Task:
Go through the listing and return every line with "yellow" in it.

Supplied information: Begin

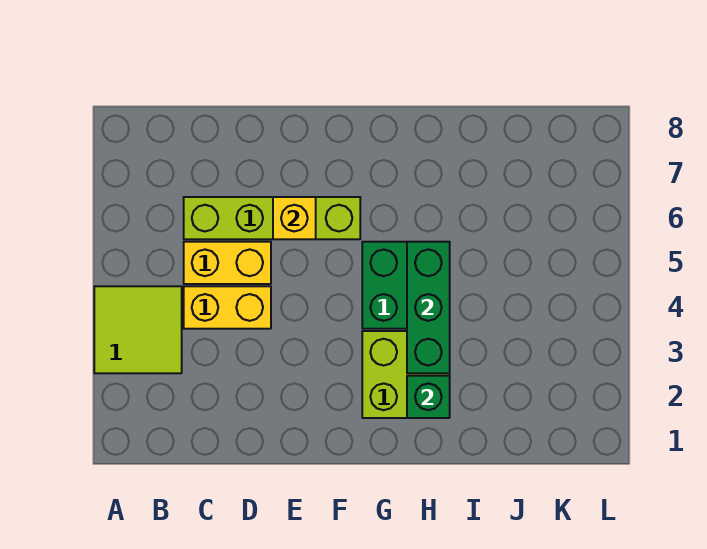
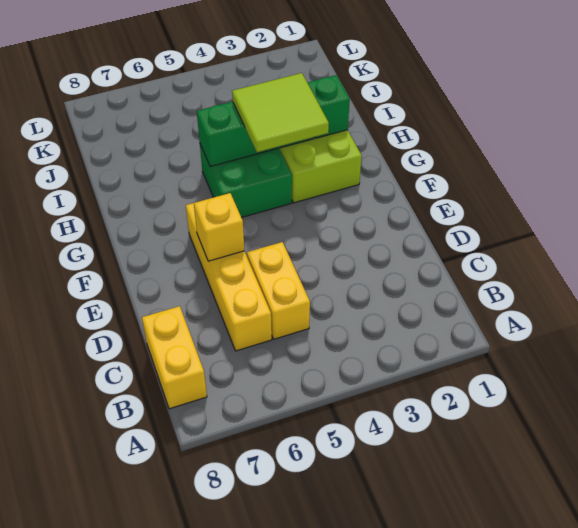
lime tile A3:B4 level 1 -> lime tile G3:H4 level 3
yellow brick C4:D4 level 1 -> yellow brick B8:C8 level 1
lime brick C6:F6 level 1 -> yellow brick C6:F6 level 1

Supplied information: End

Output below:
yellow brick C4:D4 level 1 -> yellow brick B8:C8 level 1
lime brick C6:F6 level 1 -> yellow brick C6:F6 level 1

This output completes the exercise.